The data should be printed in full, character for character.

*** Block opens ***

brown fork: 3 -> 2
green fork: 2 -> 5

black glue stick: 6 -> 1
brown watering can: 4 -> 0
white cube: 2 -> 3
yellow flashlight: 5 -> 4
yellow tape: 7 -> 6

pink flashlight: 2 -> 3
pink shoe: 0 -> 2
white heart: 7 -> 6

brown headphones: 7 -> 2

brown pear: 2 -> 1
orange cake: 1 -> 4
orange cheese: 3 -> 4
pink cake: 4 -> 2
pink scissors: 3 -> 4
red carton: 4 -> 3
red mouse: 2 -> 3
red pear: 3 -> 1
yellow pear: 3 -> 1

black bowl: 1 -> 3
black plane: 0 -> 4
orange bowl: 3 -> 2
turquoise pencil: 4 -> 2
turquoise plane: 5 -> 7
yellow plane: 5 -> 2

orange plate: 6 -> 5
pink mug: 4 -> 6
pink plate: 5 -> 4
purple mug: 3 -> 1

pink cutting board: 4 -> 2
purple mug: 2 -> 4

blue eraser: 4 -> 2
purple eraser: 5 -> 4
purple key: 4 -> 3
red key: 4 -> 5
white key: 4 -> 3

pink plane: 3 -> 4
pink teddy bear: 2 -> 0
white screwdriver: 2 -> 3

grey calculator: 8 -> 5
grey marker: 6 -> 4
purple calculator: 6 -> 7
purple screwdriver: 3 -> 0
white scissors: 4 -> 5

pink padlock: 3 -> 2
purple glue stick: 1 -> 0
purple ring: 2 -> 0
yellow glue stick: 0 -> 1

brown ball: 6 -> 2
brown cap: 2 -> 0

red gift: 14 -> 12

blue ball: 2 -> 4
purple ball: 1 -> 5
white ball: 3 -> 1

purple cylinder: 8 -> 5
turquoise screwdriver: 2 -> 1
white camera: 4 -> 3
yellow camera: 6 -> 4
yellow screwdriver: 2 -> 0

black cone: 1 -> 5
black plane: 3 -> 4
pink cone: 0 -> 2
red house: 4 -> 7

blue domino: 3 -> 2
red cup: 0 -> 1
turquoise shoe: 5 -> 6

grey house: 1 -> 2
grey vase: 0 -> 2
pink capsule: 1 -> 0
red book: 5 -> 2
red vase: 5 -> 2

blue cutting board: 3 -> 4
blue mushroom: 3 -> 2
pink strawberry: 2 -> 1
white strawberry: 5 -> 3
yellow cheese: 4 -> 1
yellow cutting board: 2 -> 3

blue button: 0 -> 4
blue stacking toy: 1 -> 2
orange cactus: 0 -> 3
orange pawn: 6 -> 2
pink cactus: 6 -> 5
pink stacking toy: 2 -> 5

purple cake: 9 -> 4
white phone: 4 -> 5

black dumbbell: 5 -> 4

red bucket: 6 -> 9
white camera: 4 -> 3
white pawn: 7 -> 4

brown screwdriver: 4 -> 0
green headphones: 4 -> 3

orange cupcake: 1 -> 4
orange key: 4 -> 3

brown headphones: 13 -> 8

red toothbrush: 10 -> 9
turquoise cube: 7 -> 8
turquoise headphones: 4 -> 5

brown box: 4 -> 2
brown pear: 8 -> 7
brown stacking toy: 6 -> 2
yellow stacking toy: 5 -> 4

*** Block closes ***

▸ Reply
brown fork: 3 -> 2
green fork: 2 -> 5

black glue stick: 6 -> 1
brown watering can: 4 -> 0
white cube: 2 -> 3
yellow flashlight: 5 -> 4
yellow tape: 7 -> 6

pink flashlight: 2 -> 3
pink shoe: 0 -> 2
white heart: 7 -> 6

brown headphones: 7 -> 2

brown pear: 2 -> 1
orange cake: 1 -> 4
orange cheese: 3 -> 4
pink cake: 4 -> 2
pink scissors: 3 -> 4
red carton: 4 -> 3
red mouse: 2 -> 3
red pear: 3 -> 1
yellow pear: 3 -> 1

black bowl: 1 -> 3
black plane: 0 -> 4
orange bowl: 3 -> 2
turquoise pencil: 4 -> 2
turquoise plane: 5 -> 7
yellow plane: 5 -> 2

orange plate: 6 -> 5
pink mug: 4 -> 6
pink plate: 5 -> 4
purple mug: 3 -> 1

pink cutting board: 4 -> 2
purple mug: 2 -> 4

blue eraser: 4 -> 2
purple eraser: 5 -> 4
purple key: 4 -> 3
red key: 4 -> 5
white key: 4 -> 3

pink plane: 3 -> 4
pink teddy bear: 2 -> 0
white screwdriver: 2 -> 3

grey calculator: 8 -> 5
grey marker: 6 -> 4
purple calculator: 6 -> 7
purple screwdriver: 3 -> 0
white scissors: 4 -> 5

pink padlock: 3 -> 2
purple glue stick: 1 -> 0
purple ring: 2 -> 0
yellow glue stick: 0 -> 1

brown ball: 6 -> 2
brown cap: 2 -> 0

red gift: 14 -> 12

blue ball: 2 -> 4
purple ball: 1 -> 5
white ball: 3 -> 1

purple cylinder: 8 -> 5
turquoise screwdriver: 2 -> 1
white camera: 4 -> 3
yellow camera: 6 -> 4
yellow screwdriver: 2 -> 0

black cone: 1 -> 5
black plane: 3 -> 4
pink cone: 0 -> 2
red house: 4 -> 7

blue domino: 3 -> 2
red cup: 0 -> 1
turquoise shoe: 5 -> 6

grey house: 1 -> 2
grey vase: 0 -> 2
pink capsule: 1 -> 0
red book: 5 -> 2
red vase: 5 -> 2

blue cutting board: 3 -> 4
blue mushroom: 3 -> 2
pink strawberry: 2 -> 1
white strawberry: 5 -> 3
yellow cheese: 4 -> 1
yellow cutting board: 2 -> 3

blue button: 0 -> 4
blue stacking toy: 1 -> 2
orange cactus: 0 -> 3
orange pawn: 6 -> 2
pink cactus: 6 -> 5
pink stacking toy: 2 -> 5

purple cake: 9 -> 4
white phone: 4 -> 5

black dumbbell: 5 -> 4

red bucket: 6 -> 9
white camera: 4 -> 3
white pawn: 7 -> 4

brown screwdriver: 4 -> 0
green headphones: 4 -> 3

orange cupcake: 1 -> 4
orange key: 4 -> 3

brown headphones: 13 -> 8

red toothbrush: 10 -> 9
turquoise cube: 7 -> 8
turquoise headphones: 4 -> 5

brown box: 4 -> 2
brown pear: 8 -> 7
brown stacking toy: 6 -> 2
yellow stacking toy: 5 -> 4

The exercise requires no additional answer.